╭─ Supplied data
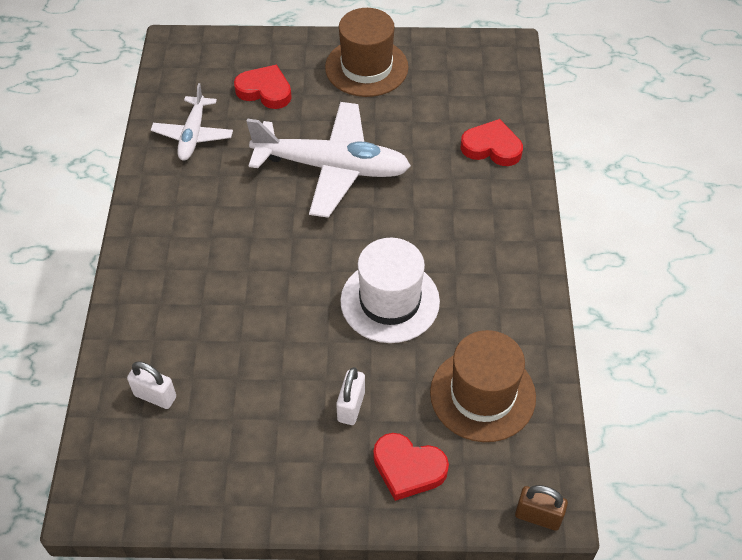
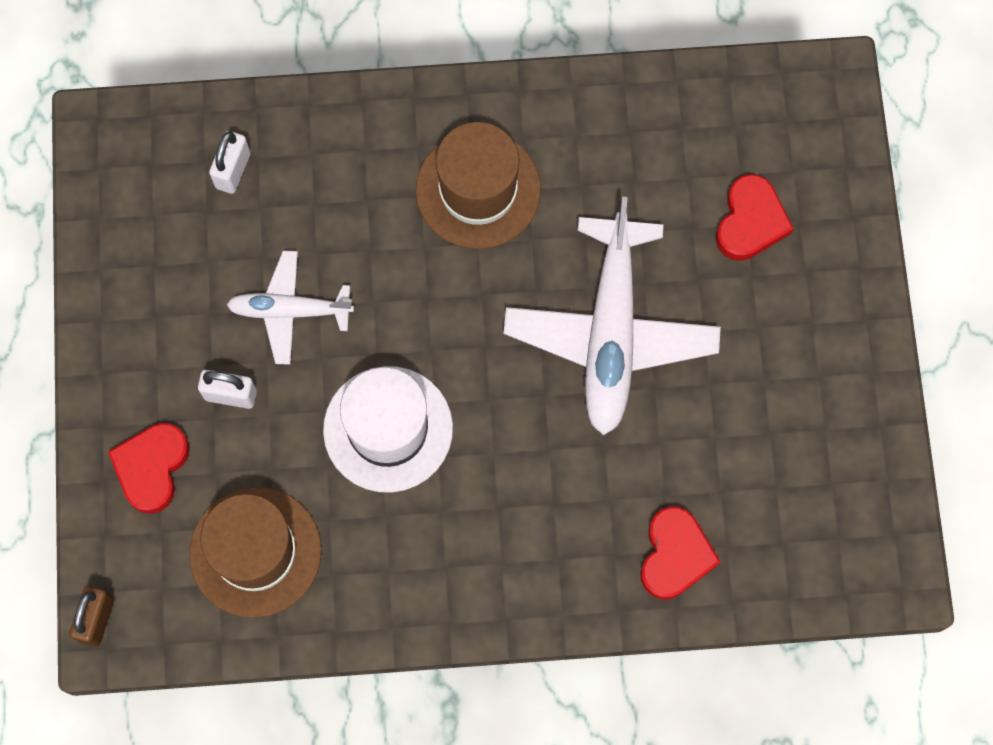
camera: 85 degrees right, 20 degrees up
(193, 135) = (651, 139): white plane -> white plane (289, 310)
(366, 67) = (820, 362): brown hat -> brown hat (478, 190)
╰─
### Required action
Copy out the full material exactly. Pictures should not appear in it.

### Exercise response
camera: 85 degrees right, 20 degrees up
(193, 135) = (651, 139): white plane -> white plane (289, 310)
(366, 67) = (820, 362): brown hat -> brown hat (478, 190)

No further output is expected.